* _ACTIVITY_
Nothing outside the lines below from the one containing "orange cone F5" through the one containing "none -> green brick L1 level 3" is to be printed; print those exactly, ends included, and drop the pictures.

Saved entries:
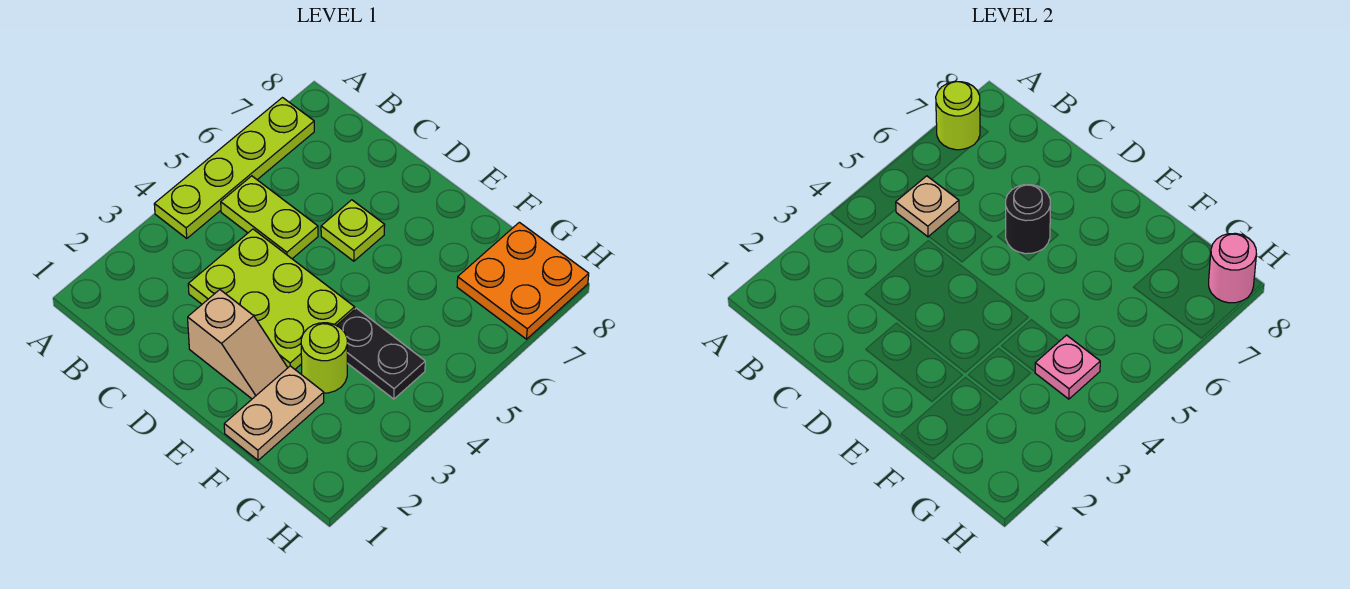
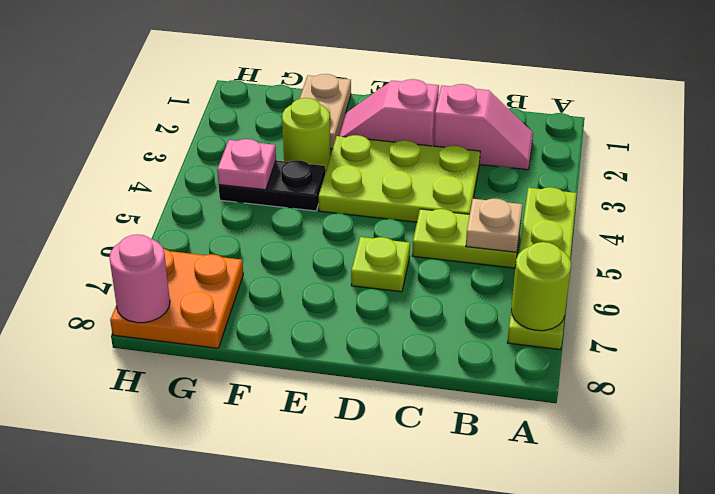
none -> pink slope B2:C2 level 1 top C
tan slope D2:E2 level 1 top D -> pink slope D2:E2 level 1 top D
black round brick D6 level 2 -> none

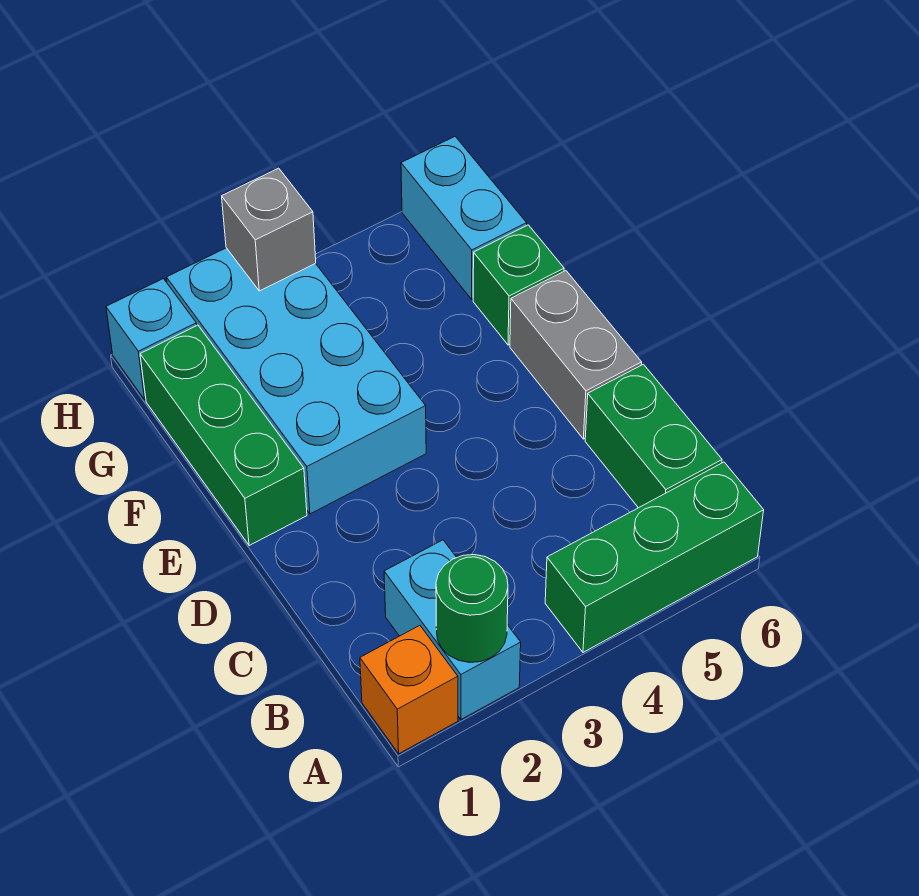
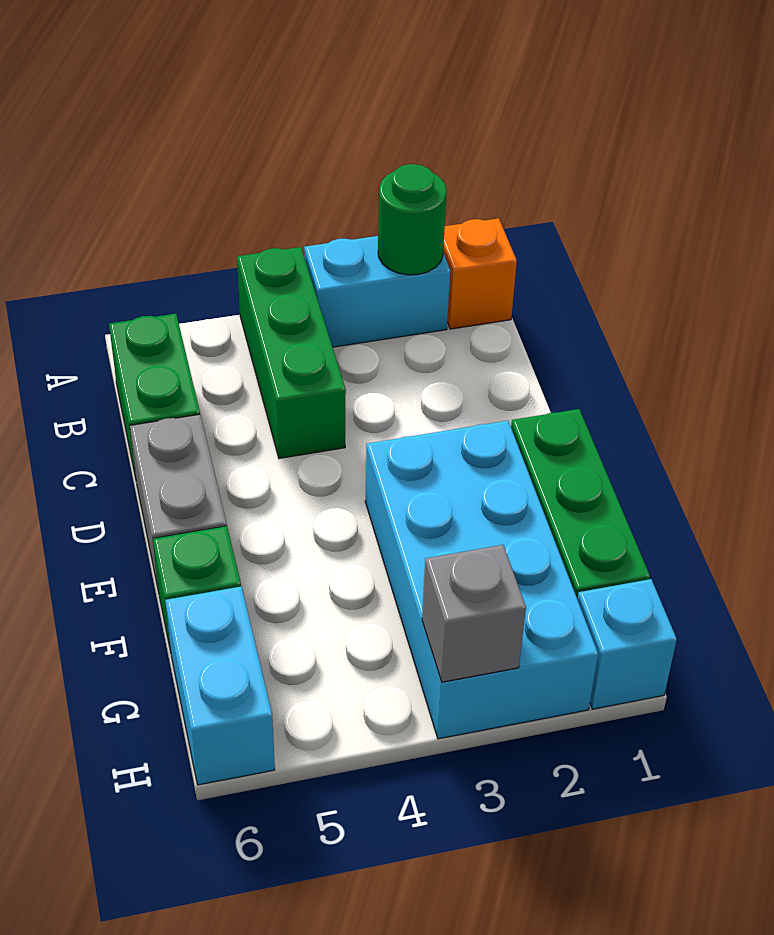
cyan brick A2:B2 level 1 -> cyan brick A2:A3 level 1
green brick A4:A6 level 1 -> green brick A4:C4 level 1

---

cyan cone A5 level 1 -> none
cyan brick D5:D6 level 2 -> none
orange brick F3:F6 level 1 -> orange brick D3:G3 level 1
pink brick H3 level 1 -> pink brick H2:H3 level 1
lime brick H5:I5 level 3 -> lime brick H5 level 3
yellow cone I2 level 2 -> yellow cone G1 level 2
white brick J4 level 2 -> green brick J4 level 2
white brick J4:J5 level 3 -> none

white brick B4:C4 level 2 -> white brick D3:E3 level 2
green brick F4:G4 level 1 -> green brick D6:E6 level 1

==

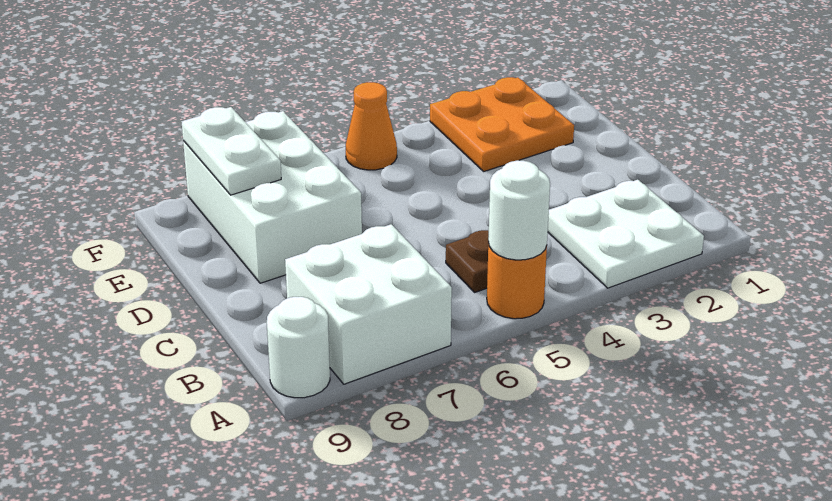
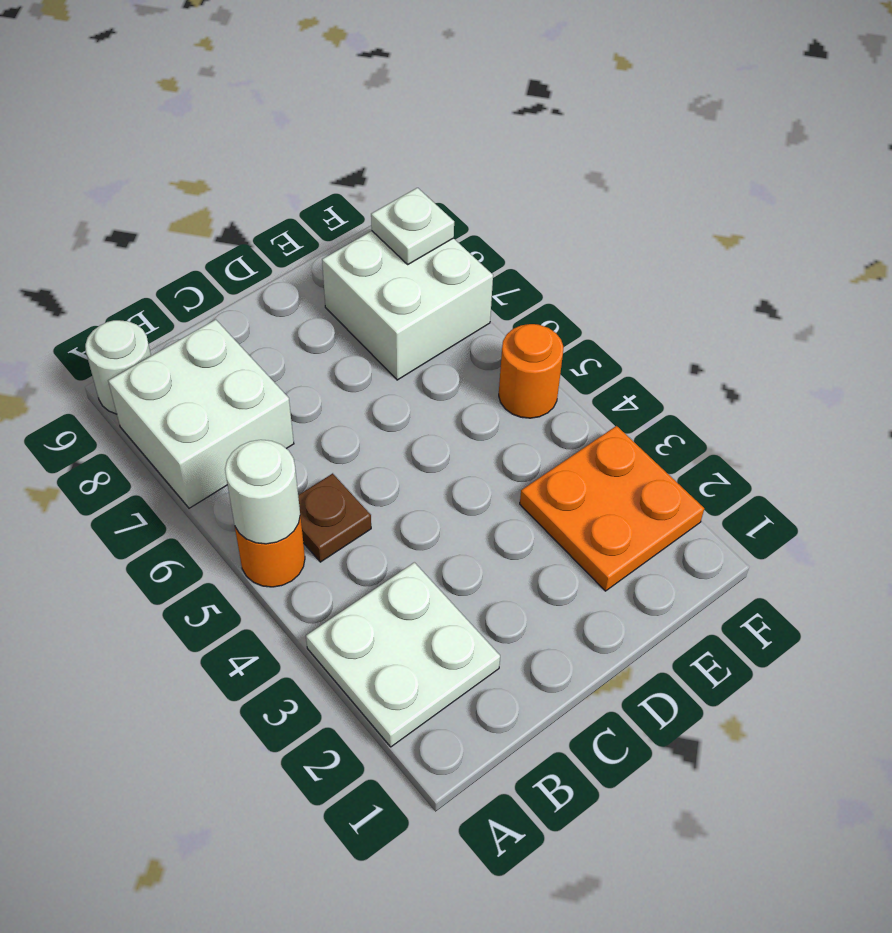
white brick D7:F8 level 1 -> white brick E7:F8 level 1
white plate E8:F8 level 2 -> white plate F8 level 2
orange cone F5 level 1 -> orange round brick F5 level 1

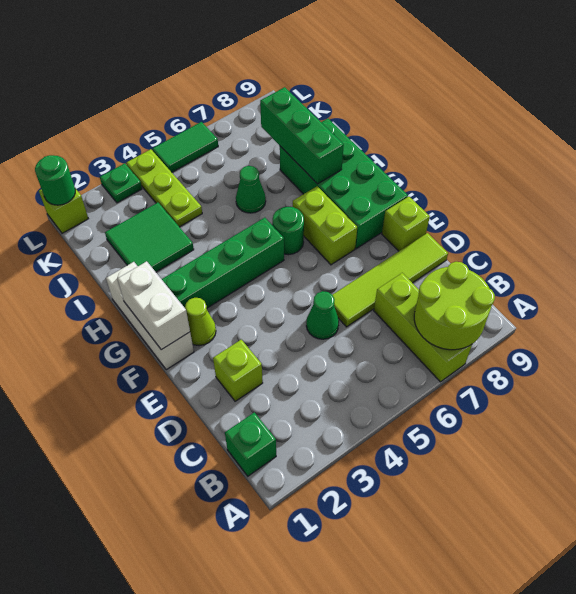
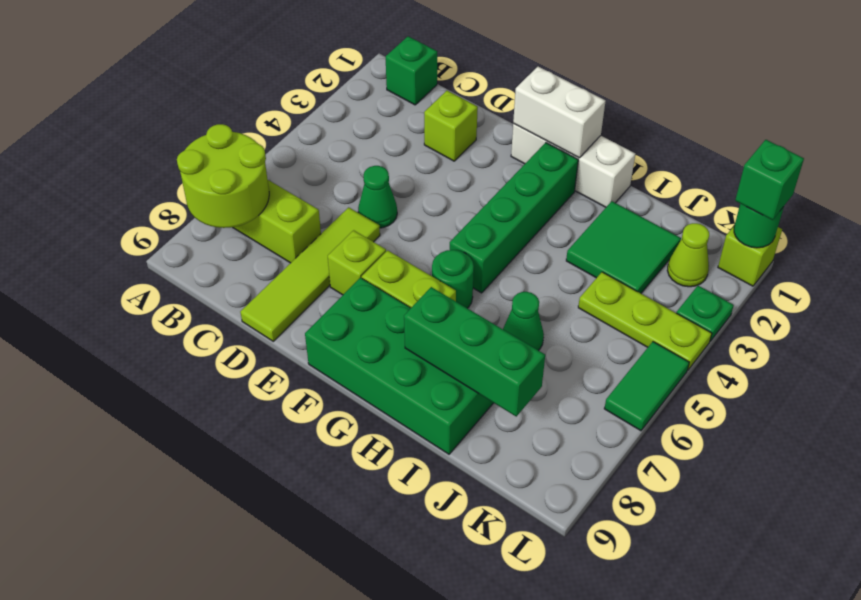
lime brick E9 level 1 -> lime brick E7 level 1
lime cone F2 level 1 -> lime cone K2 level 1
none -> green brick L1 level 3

* _RESPONSE BOX_
orange cone F5 level 1 -> orange round brick F5 level 1

lime brick E9 level 1 -> lime brick E7 level 1
lime cone F2 level 1 -> lime cone K2 level 1
none -> green brick L1 level 3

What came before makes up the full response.